**What the task asks:** Below are entries; print them exactly from the first line through the one containing "none -> green brick E2 level 1".

==== Given records

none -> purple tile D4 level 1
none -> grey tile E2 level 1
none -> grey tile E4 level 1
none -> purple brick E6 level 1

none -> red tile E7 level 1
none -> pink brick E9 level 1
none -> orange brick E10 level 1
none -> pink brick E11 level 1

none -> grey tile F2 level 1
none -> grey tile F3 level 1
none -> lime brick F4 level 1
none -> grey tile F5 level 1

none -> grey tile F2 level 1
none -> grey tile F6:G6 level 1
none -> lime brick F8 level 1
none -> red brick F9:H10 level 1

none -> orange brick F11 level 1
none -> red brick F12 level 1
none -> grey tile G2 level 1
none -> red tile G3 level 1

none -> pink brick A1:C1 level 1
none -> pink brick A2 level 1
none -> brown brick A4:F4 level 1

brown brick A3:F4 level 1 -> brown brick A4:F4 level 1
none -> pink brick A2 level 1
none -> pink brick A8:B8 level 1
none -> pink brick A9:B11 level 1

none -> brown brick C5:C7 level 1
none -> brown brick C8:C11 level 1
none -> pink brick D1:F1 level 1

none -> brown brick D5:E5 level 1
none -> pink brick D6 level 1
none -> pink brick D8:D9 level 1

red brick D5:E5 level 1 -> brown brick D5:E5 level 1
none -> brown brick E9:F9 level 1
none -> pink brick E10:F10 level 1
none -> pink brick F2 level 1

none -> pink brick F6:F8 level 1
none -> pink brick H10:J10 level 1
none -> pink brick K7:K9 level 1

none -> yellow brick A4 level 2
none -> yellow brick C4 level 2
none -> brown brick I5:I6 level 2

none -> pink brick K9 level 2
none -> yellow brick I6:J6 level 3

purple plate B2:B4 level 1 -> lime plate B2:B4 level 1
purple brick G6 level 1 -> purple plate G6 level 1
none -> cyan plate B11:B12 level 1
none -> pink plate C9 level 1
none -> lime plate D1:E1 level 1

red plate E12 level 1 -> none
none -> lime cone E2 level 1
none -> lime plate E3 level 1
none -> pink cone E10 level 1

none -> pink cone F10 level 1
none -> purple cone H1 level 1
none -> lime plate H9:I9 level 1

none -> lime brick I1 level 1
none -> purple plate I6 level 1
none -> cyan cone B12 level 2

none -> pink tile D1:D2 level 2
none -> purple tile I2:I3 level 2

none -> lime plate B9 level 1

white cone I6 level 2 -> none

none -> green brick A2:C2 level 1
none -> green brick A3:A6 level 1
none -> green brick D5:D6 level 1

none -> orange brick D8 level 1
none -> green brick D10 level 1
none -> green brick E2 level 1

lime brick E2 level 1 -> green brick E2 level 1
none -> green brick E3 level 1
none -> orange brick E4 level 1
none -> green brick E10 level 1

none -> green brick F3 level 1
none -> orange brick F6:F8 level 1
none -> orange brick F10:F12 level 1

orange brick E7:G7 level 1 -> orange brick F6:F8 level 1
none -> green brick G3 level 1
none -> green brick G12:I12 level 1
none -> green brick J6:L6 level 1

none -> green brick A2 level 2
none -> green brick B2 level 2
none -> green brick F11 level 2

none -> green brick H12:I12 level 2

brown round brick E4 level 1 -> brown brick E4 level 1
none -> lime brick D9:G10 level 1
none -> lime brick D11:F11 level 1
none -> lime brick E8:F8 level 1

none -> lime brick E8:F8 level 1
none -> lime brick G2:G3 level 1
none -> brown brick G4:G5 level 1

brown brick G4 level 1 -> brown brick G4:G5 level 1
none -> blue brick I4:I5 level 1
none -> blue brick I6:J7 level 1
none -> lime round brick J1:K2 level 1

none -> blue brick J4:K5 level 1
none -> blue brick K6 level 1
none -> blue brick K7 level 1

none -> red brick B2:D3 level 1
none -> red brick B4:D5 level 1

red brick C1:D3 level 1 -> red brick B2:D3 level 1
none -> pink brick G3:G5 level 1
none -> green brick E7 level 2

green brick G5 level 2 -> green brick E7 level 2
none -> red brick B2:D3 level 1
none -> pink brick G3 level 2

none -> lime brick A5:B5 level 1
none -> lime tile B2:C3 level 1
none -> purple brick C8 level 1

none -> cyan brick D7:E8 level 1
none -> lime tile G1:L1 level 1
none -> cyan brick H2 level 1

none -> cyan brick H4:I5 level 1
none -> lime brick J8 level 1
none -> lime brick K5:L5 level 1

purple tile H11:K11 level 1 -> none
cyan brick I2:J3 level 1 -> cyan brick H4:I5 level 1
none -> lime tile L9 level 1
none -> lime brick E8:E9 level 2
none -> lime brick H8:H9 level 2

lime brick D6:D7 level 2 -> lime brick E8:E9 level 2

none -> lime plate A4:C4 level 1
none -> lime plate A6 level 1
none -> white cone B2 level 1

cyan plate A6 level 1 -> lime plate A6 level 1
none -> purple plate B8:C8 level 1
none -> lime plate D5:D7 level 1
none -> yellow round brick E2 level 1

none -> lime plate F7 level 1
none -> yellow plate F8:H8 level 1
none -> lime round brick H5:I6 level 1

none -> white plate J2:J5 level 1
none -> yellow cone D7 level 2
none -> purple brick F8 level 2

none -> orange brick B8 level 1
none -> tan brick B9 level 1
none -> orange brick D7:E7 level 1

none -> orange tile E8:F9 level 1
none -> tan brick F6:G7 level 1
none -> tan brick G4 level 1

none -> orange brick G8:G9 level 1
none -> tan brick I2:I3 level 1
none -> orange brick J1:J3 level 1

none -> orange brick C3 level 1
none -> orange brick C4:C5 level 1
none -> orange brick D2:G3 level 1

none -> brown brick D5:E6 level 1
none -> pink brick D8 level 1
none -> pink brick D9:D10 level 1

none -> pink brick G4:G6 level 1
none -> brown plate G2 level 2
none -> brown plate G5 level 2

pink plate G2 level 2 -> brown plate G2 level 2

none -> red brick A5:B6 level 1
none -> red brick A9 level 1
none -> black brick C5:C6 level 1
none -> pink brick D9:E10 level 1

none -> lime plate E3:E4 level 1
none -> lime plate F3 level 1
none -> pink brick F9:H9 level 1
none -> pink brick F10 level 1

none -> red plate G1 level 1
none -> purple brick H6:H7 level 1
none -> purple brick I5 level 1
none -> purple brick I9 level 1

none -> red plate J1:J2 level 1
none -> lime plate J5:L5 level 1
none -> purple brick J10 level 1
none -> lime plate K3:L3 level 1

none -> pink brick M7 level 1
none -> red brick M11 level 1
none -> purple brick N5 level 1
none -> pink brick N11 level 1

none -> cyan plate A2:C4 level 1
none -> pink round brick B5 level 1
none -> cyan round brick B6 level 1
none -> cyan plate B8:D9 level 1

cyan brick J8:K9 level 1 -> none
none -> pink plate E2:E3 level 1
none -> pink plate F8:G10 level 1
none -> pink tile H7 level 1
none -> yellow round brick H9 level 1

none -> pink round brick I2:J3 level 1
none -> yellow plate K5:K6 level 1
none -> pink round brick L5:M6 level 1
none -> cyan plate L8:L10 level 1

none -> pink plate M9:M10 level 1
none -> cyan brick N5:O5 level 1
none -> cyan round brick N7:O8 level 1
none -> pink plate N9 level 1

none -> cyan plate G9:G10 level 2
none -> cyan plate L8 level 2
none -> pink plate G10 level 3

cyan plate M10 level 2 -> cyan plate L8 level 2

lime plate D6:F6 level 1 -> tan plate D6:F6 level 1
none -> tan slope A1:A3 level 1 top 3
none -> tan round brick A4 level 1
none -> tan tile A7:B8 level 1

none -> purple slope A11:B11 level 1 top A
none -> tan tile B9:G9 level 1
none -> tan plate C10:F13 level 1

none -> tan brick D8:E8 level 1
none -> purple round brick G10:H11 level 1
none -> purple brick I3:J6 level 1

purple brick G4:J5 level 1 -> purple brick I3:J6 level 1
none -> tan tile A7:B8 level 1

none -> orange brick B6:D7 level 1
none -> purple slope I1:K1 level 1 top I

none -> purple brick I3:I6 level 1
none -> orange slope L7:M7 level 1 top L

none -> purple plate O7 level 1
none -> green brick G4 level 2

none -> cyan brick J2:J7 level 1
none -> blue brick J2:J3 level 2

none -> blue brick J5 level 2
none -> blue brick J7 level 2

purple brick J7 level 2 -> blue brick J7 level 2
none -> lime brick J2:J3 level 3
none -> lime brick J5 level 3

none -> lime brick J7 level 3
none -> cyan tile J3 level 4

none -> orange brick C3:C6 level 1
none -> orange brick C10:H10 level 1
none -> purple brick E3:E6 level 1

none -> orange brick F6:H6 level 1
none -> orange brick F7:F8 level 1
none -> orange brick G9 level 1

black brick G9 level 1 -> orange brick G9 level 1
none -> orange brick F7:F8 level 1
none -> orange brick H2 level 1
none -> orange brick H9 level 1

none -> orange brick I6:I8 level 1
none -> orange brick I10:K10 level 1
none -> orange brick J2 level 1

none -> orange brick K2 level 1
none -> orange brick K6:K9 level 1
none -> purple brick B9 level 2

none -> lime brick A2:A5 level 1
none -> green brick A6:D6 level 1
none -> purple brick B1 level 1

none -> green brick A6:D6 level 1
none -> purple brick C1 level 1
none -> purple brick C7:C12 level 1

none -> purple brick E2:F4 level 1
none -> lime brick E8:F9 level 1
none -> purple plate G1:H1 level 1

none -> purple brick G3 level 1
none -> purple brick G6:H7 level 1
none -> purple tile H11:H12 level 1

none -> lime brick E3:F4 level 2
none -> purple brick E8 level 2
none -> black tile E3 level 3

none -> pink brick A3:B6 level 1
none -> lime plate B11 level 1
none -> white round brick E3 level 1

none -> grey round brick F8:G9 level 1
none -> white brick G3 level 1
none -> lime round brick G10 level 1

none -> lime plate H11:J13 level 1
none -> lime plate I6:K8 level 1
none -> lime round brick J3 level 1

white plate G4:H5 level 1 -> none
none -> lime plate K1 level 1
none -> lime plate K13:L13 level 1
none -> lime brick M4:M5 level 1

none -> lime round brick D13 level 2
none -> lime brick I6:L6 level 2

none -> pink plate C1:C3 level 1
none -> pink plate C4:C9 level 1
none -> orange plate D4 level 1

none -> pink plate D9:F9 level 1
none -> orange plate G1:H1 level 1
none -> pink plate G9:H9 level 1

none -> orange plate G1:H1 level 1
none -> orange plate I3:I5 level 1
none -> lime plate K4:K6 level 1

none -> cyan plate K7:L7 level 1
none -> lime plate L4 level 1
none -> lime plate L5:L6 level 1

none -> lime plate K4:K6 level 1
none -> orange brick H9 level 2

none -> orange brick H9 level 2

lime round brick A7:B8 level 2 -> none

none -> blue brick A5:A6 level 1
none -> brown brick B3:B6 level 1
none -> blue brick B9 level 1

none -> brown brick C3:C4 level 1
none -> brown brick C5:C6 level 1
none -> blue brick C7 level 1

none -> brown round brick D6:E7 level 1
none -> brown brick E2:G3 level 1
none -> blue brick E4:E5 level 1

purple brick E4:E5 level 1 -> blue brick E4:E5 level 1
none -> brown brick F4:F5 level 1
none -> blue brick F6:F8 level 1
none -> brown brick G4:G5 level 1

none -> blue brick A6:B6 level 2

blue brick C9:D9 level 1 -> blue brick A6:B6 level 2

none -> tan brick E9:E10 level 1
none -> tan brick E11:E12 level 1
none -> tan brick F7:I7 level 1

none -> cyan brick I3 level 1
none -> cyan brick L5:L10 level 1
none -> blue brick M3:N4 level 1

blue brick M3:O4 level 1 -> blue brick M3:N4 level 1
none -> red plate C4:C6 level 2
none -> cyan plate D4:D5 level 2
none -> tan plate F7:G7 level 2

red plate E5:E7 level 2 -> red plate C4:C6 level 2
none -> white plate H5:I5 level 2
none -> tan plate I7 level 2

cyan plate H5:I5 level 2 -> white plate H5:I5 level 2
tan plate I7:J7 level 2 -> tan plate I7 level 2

========

**Output of the exercise:**
none -> purple tile D4 level 1
none -> grey tile E2 level 1
none -> grey tile E4 level 1
none -> purple brick E6 level 1

none -> red tile E7 level 1
none -> pink brick E9 level 1
none -> orange brick E10 level 1
none -> pink brick E11 level 1

none -> grey tile F2 level 1
none -> grey tile F3 level 1
none -> lime brick F4 level 1
none -> grey tile F5 level 1

none -> grey tile F2 level 1
none -> grey tile F6:G6 level 1
none -> lime brick F8 level 1
none -> red brick F9:H10 level 1

none -> orange brick F11 level 1
none -> red brick F12 level 1
none -> grey tile G2 level 1
none -> red tile G3 level 1

none -> pink brick A1:C1 level 1
none -> pink brick A2 level 1
none -> brown brick A4:F4 level 1

brown brick A3:F4 level 1 -> brown brick A4:F4 level 1
none -> pink brick A2 level 1
none -> pink brick A8:B8 level 1
none -> pink brick A9:B11 level 1

none -> brown brick C5:C7 level 1
none -> brown brick C8:C11 level 1
none -> pink brick D1:F1 level 1

none -> brown brick D5:E5 level 1
none -> pink brick D6 level 1
none -> pink brick D8:D9 level 1

red brick D5:E5 level 1 -> brown brick D5:E5 level 1
none -> brown brick E9:F9 level 1
none -> pink brick E10:F10 level 1
none -> pink brick F2 level 1

none -> pink brick F6:F8 level 1
none -> pink brick H10:J10 level 1
none -> pink brick K7:K9 level 1

none -> yellow brick A4 level 2
none -> yellow brick C4 level 2
none -> brown brick I5:I6 level 2

none -> pink brick K9 level 2
none -> yellow brick I6:J6 level 3

purple plate B2:B4 level 1 -> lime plate B2:B4 level 1
purple brick G6 level 1 -> purple plate G6 level 1
none -> cyan plate B11:B12 level 1
none -> pink plate C9 level 1
none -> lime plate D1:E1 level 1

red plate E12 level 1 -> none
none -> lime cone E2 level 1
none -> lime plate E3 level 1
none -> pink cone E10 level 1

none -> pink cone F10 level 1
none -> purple cone H1 level 1
none -> lime plate H9:I9 level 1

none -> lime brick I1 level 1
none -> purple plate I6 level 1
none -> cyan cone B12 level 2

none -> pink tile D1:D2 level 2
none -> purple tile I2:I3 level 2

none -> lime plate B9 level 1

white cone I6 level 2 -> none

none -> green brick A2:C2 level 1
none -> green brick A3:A6 level 1
none -> green brick D5:D6 level 1

none -> orange brick D8 level 1
none -> green brick D10 level 1
none -> green brick E2 level 1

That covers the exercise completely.